* WHAT TO WORK ON
Pull every line containing the word "none" out of the material below.

* DATA EXTRACTS
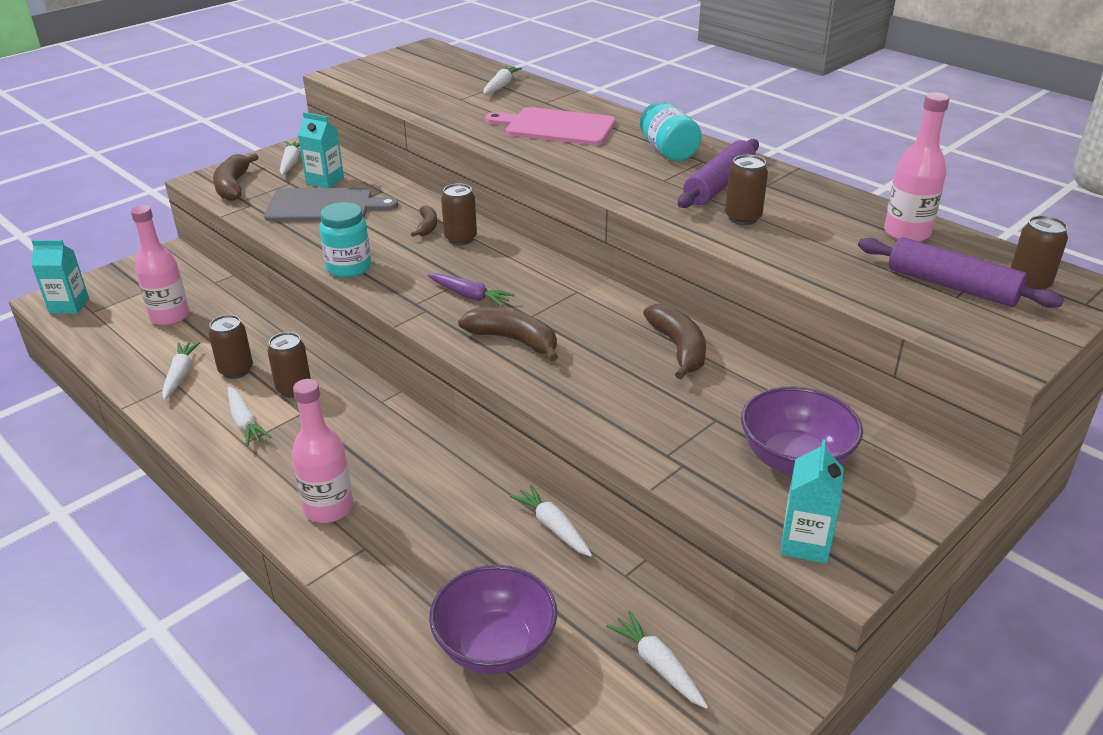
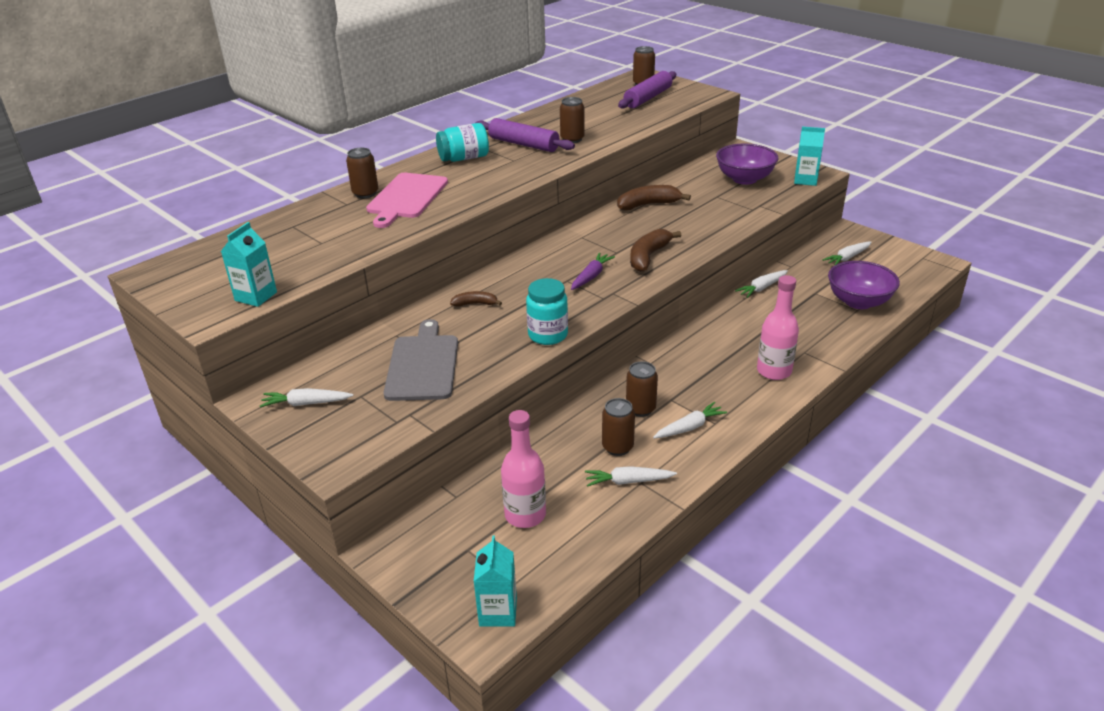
camera: 90 degrees left, 0 degrees up
(233, 186) = (358, 436): brown banana -> none
(325, 181) = (362, 373): turquoise carton -> turquoise carton (256, 296)
(460, 238) = (499, 286): brown can -> brown can (365, 193)
(501, 86) = (296, 225): white carrot -> none
(907, 233) = (590, 102): pink bottle -> none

* SOLVED EXERCISE
(233, 186) = (358, 436): brown banana -> none
(501, 86) = (296, 225): white carrot -> none
(907, 233) = (590, 102): pink bottle -> none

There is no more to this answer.